>>>>

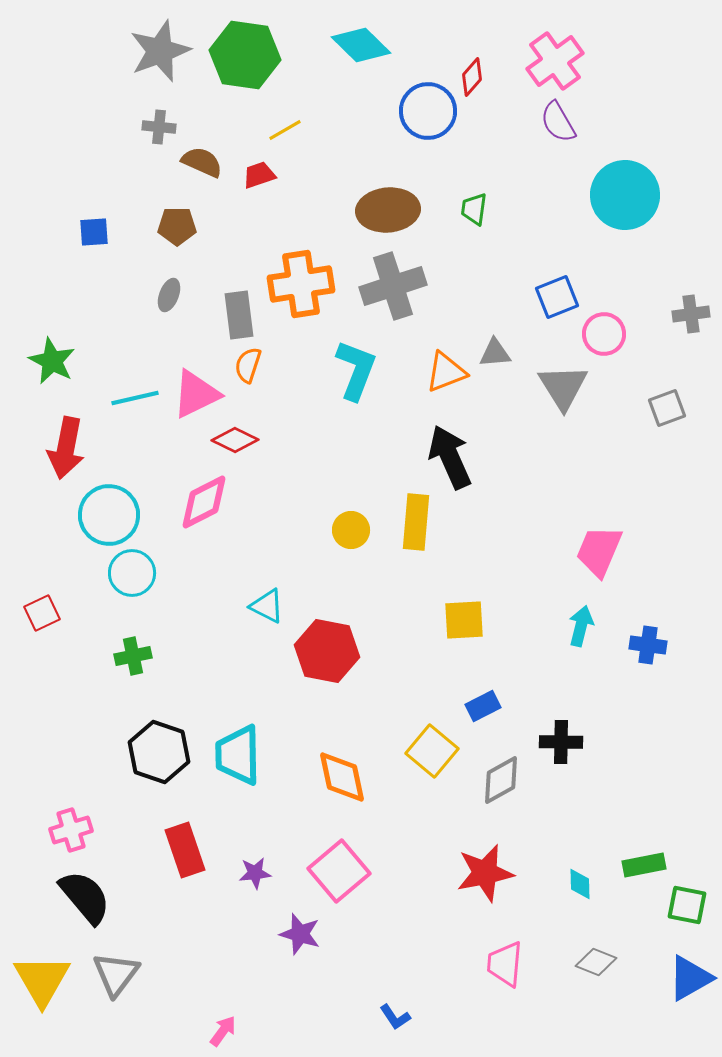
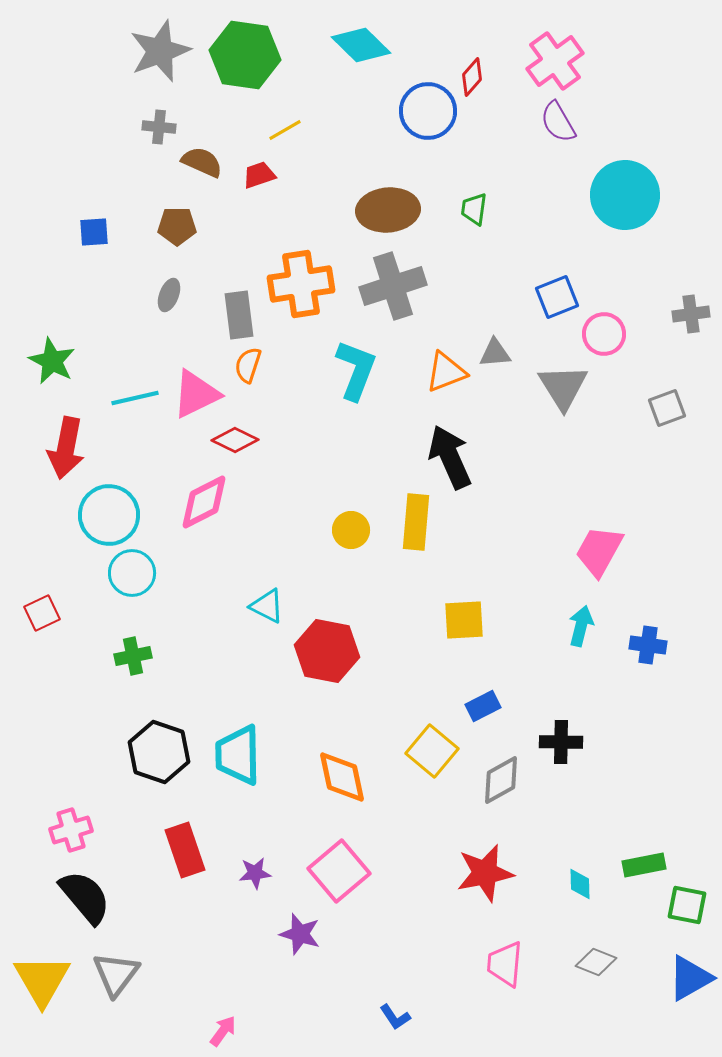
pink trapezoid at (599, 551): rotated 6 degrees clockwise
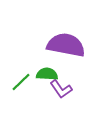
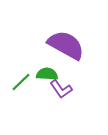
purple semicircle: rotated 18 degrees clockwise
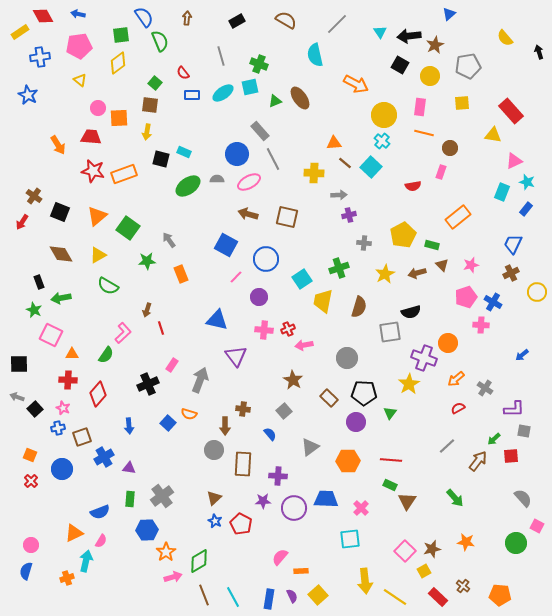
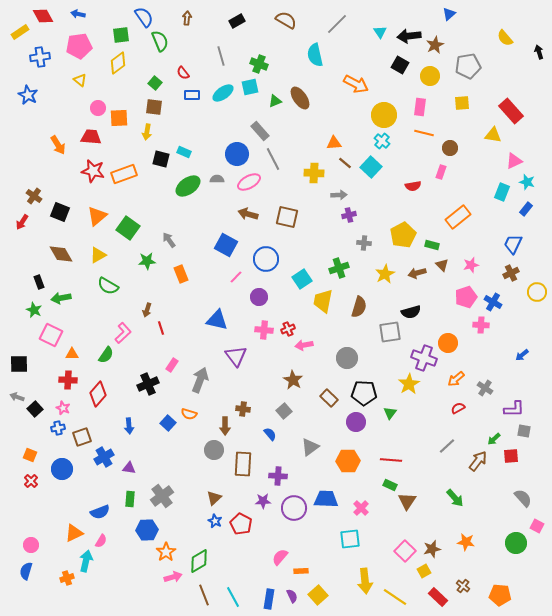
brown square at (150, 105): moved 4 px right, 2 px down
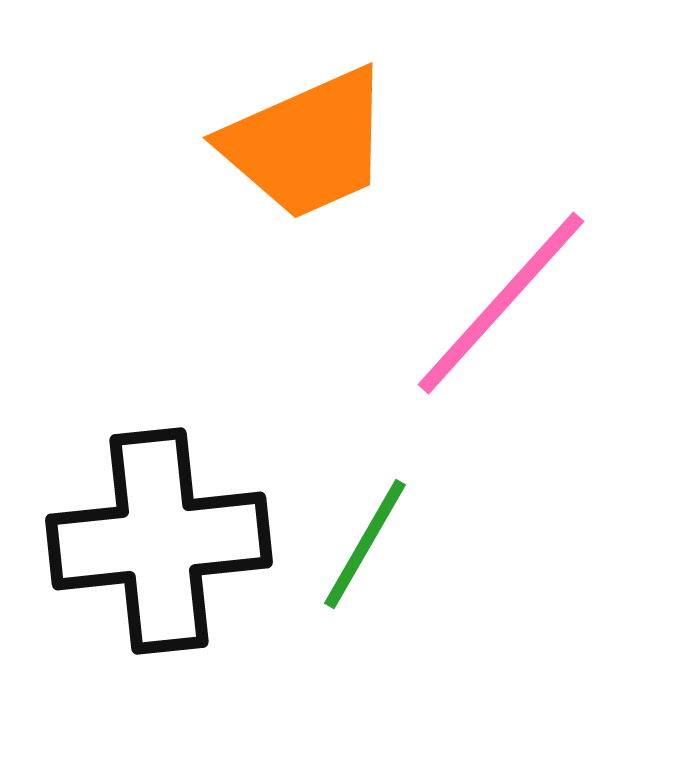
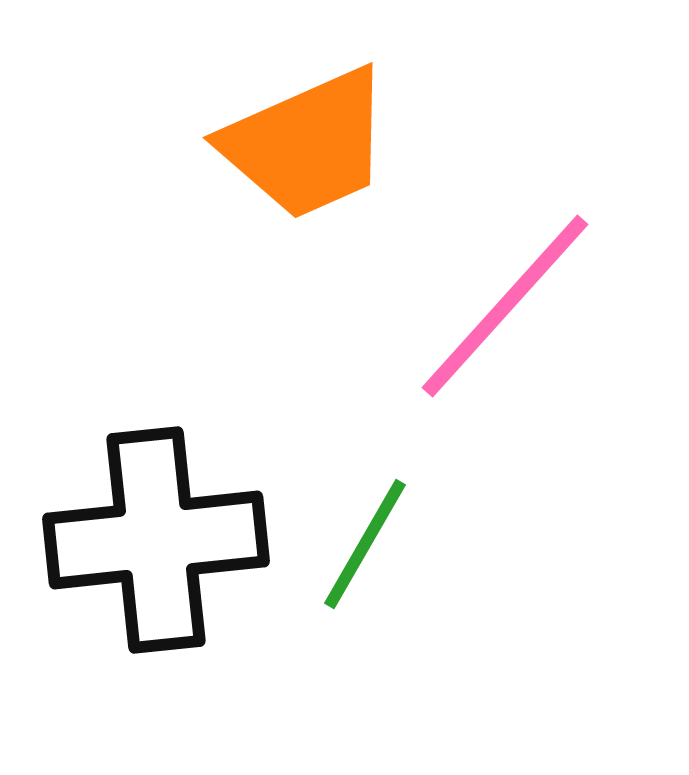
pink line: moved 4 px right, 3 px down
black cross: moved 3 px left, 1 px up
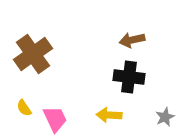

<<<<

PROBLEM REQUIREMENTS => When you retype the material above, keep every word exact and drop the images.

EXERCISE OUTPUT =>
pink trapezoid at (599, 551): rotated 6 degrees clockwise
purple semicircle: rotated 18 degrees clockwise
brown square at (150, 105): moved 4 px right, 2 px down
pink line: moved 4 px right, 3 px down
black cross: moved 3 px left, 1 px up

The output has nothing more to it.